Write out, character for character, the line containing "Segment stroma." and all lines after it up to the end of the listing.

..........

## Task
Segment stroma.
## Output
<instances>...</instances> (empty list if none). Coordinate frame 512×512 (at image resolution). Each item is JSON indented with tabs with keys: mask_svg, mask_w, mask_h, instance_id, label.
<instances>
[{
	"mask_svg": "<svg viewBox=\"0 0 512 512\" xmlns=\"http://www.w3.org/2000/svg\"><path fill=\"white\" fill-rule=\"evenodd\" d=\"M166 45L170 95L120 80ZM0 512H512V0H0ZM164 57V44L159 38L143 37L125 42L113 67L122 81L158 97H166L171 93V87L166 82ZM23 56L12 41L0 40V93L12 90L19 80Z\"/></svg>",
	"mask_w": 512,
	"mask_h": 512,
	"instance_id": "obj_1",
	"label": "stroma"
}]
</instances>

..........

Complete response:
Segment stroma.
## Output
<instances>...</instances> (empty list if none). Coordinate frame 512×512 (at image resolution). Each item is JSON indented with tabs with keys: mask_svg, mask_w, mask_h, instance_id, label.
<instances>
[{
	"mask_svg": "<svg viewBox=\"0 0 512 512\" xmlns=\"http://www.w3.org/2000/svg\"><path fill=\"white\" fill-rule=\"evenodd\" d=\"M166 45L170 95L120 80ZM0 512H512V0H0ZM164 57V44L159 38L143 37L125 42L113 67L122 81L158 97H166L171 93V87L166 82ZM23 56L12 41L0 40V93L12 90L19 80Z\"/></svg>",
	"mask_w": 512,
	"mask_h": 512,
	"instance_id": "obj_1",
	"label": "stroma"
}]
</instances>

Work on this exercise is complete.